Your instructions:
Write out the entries below exactly, from the first line to the one with "none -> orange brick J14 level 2", both ends included.

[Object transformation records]
+ + + + +

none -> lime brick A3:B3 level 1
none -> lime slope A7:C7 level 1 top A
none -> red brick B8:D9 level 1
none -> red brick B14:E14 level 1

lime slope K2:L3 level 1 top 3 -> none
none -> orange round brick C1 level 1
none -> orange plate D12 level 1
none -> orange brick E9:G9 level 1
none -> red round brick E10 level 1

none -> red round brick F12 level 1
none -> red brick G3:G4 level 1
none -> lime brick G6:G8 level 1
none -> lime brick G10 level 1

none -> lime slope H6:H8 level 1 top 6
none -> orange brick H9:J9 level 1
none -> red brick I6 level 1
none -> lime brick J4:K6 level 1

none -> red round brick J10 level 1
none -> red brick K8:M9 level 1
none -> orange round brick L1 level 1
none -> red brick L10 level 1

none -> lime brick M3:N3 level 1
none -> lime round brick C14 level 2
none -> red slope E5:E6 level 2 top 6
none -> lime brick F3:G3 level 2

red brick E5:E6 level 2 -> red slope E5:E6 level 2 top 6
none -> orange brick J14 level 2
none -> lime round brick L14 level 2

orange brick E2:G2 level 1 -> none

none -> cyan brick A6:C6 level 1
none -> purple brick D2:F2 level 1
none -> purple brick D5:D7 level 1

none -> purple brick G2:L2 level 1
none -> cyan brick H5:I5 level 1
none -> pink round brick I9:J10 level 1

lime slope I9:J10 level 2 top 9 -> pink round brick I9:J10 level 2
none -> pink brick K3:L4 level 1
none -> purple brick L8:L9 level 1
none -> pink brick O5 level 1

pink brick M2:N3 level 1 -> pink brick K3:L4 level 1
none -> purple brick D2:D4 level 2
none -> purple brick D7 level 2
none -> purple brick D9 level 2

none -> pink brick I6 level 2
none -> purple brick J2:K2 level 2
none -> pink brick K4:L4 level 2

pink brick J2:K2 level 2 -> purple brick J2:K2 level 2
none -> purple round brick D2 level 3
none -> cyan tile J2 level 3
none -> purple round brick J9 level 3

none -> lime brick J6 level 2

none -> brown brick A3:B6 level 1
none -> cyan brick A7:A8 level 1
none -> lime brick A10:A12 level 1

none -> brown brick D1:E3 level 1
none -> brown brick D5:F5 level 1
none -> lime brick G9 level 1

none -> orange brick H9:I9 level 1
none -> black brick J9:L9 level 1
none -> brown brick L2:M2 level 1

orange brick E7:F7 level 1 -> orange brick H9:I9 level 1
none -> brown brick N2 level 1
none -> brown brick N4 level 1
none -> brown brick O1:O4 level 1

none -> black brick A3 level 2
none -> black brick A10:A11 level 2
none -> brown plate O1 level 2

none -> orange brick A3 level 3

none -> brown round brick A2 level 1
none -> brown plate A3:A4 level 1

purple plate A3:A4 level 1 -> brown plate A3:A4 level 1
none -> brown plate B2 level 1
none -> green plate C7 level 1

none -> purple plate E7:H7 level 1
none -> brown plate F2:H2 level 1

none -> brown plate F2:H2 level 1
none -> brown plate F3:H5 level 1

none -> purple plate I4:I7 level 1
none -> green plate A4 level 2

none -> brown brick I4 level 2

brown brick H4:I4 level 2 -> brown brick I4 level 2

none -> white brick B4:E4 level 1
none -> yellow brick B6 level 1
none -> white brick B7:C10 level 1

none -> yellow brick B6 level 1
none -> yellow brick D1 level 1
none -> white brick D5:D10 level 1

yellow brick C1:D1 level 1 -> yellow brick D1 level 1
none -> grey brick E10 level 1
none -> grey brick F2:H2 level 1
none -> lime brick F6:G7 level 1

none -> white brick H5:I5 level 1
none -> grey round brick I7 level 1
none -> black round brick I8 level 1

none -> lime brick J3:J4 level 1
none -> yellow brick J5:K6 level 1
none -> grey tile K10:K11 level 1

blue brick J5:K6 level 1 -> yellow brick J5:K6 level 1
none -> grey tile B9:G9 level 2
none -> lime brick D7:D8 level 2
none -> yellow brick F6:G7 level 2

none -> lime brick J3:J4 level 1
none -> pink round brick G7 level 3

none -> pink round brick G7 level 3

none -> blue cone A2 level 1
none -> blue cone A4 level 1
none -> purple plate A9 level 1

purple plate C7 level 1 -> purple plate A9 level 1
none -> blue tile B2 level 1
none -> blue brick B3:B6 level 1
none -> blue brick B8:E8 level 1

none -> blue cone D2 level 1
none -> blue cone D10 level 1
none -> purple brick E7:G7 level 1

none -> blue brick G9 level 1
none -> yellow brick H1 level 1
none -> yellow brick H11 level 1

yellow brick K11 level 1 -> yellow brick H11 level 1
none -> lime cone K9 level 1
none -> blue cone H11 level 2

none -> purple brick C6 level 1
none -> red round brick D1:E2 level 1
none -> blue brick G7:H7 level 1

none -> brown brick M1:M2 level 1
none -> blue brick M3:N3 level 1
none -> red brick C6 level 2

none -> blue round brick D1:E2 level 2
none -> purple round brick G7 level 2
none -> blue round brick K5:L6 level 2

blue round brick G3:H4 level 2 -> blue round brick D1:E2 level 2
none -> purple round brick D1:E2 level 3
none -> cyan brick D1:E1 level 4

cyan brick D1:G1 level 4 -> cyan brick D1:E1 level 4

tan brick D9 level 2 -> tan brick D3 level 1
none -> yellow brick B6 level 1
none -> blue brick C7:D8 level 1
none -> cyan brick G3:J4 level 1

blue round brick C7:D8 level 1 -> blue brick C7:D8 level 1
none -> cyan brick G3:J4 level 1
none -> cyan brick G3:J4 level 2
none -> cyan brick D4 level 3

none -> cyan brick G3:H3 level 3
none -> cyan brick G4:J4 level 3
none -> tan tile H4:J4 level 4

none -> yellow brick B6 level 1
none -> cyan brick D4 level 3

+ + + + +

Solution below:
none -> lime brick A3:B3 level 1
none -> lime slope A7:C7 level 1 top A
none -> red brick B8:D9 level 1
none -> red brick B14:E14 level 1

lime slope K2:L3 level 1 top 3 -> none
none -> orange round brick C1 level 1
none -> orange plate D12 level 1
none -> orange brick E9:G9 level 1
none -> red round brick E10 level 1

none -> red round brick F12 level 1
none -> red brick G3:G4 level 1
none -> lime brick G6:G8 level 1
none -> lime brick G10 level 1

none -> lime slope H6:H8 level 1 top 6
none -> orange brick H9:J9 level 1
none -> red brick I6 level 1
none -> lime brick J4:K6 level 1

none -> red round brick J10 level 1
none -> red brick K8:M9 level 1
none -> orange round brick L1 level 1
none -> red brick L10 level 1

none -> lime brick M3:N3 level 1
none -> lime round brick C14 level 2
none -> red slope E5:E6 level 2 top 6
none -> lime brick F3:G3 level 2

red brick E5:E6 level 2 -> red slope E5:E6 level 2 top 6
none -> orange brick J14 level 2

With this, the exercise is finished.